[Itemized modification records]
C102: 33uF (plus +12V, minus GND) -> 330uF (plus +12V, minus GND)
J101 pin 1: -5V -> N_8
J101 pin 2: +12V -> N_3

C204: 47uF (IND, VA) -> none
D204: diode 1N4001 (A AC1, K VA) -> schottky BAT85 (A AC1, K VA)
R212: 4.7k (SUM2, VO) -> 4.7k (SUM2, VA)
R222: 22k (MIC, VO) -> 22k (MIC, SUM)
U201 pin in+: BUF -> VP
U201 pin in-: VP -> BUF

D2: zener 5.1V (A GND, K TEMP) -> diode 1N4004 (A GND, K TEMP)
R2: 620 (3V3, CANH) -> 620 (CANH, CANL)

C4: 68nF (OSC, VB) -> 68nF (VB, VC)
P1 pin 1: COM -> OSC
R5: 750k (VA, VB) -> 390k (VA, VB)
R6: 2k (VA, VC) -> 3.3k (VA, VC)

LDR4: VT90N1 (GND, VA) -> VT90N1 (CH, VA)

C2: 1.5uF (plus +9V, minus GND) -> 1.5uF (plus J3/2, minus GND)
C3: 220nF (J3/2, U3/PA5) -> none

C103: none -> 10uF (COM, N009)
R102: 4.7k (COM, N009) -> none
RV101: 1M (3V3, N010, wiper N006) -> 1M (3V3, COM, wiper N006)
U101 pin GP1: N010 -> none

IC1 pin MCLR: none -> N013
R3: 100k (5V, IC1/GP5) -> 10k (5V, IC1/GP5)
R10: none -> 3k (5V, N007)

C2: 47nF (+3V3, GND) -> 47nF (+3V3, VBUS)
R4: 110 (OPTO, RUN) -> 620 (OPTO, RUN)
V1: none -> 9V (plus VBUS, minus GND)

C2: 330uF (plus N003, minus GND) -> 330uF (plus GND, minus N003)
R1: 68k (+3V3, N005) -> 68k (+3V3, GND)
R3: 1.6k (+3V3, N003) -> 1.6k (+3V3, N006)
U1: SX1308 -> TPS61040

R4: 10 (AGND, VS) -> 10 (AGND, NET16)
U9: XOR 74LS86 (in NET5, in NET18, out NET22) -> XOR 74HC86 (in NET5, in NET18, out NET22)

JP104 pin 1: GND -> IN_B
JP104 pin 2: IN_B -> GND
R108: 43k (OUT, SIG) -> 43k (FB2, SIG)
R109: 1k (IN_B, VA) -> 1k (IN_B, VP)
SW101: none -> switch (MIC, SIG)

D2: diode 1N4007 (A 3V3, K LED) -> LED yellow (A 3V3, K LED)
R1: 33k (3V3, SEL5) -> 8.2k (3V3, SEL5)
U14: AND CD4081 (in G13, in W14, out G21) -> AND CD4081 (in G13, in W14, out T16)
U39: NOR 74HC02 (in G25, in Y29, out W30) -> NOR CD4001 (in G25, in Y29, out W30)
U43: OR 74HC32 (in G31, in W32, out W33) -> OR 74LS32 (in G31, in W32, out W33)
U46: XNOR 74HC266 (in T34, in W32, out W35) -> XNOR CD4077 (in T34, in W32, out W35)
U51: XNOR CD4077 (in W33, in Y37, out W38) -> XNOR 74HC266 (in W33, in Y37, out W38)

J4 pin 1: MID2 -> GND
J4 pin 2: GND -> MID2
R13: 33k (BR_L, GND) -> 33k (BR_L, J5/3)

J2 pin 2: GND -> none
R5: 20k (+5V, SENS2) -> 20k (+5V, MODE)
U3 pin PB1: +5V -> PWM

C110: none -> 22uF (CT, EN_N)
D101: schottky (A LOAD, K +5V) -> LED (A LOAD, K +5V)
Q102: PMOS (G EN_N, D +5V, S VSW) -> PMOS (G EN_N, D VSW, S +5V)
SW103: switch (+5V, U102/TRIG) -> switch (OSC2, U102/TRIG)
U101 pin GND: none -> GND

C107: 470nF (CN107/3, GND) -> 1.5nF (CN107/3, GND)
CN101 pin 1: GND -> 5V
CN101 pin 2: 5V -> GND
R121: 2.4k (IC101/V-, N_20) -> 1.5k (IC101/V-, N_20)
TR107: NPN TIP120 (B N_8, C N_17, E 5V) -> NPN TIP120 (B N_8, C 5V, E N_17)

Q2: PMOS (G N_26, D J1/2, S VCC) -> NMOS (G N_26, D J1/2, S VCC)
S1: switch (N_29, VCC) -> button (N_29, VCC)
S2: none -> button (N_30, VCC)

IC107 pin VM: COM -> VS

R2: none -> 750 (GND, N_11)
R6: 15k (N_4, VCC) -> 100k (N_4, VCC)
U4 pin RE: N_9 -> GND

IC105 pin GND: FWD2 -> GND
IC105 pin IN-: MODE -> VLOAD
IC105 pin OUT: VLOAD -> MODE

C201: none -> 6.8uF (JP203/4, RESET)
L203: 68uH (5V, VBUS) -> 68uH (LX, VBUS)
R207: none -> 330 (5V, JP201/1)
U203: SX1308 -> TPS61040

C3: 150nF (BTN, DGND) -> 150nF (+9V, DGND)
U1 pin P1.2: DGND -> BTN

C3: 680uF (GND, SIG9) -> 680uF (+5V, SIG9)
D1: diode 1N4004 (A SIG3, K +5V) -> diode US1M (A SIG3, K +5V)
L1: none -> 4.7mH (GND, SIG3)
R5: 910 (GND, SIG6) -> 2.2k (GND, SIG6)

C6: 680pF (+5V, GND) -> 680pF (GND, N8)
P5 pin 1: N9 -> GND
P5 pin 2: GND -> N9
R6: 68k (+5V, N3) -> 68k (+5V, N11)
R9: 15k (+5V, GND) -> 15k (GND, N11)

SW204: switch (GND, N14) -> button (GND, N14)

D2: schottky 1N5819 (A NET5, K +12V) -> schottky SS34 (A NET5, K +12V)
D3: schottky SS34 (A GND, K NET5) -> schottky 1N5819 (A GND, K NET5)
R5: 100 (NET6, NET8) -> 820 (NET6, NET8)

=== WORK INSTRUCTION ===
Your reply should hold only the lines from the first line of the records through the one with "LDR4: VT90N1 (GND, VA) -> VT90N1 (CH, VA)", reproduced word for word.

=== EXERCISE ANSWER ===
C102: 33uF (plus +12V, minus GND) -> 330uF (plus +12V, minus GND)
J101 pin 1: -5V -> N_8
J101 pin 2: +12V -> N_3

C204: 47uF (IND, VA) -> none
D204: diode 1N4001 (A AC1, K VA) -> schottky BAT85 (A AC1, K VA)
R212: 4.7k (SUM2, VO) -> 4.7k (SUM2, VA)
R222: 22k (MIC, VO) -> 22k (MIC, SUM)
U201 pin in+: BUF -> VP
U201 pin in-: VP -> BUF

D2: zener 5.1V (A GND, K TEMP) -> diode 1N4004 (A GND, K TEMP)
R2: 620 (3V3, CANH) -> 620 (CANH, CANL)

C4: 68nF (OSC, VB) -> 68nF (VB, VC)
P1 pin 1: COM -> OSC
R5: 750k (VA, VB) -> 390k (VA, VB)
R6: 2k (VA, VC) -> 3.3k (VA, VC)

LDR4: VT90N1 (GND, VA) -> VT90N1 (CH, VA)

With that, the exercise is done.